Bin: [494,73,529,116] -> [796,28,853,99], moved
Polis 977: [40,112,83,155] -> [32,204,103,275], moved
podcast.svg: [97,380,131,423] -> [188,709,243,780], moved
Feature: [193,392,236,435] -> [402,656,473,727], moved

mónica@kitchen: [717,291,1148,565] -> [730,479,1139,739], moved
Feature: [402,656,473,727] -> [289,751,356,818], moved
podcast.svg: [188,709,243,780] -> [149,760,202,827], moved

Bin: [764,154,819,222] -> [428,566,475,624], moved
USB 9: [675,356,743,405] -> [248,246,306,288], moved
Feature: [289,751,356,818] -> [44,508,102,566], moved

WORK TASK
Copy out the whole listing exactly.

OUTPUT FOR THIS EXERCISE
Bin: [494,73,529,116] -> [796,28,853,99], moved
Polis 977: [40,112,83,155] -> [32,204,103,275], moved
podcast.svg: [97,380,131,423] -> [188,709,243,780], moved
Feature: [193,392,236,435] -> [402,656,473,727], moved

mónica@kitchen: [717,291,1148,565] -> [730,479,1139,739], moved
Feature: [402,656,473,727] -> [289,751,356,818], moved
podcast.svg: [188,709,243,780] -> [149,760,202,827], moved

Bin: [764,154,819,222] -> [428,566,475,624], moved
USB 9: [675,356,743,405] -> [248,246,306,288], moved
Feature: [289,751,356,818] -> [44,508,102,566], moved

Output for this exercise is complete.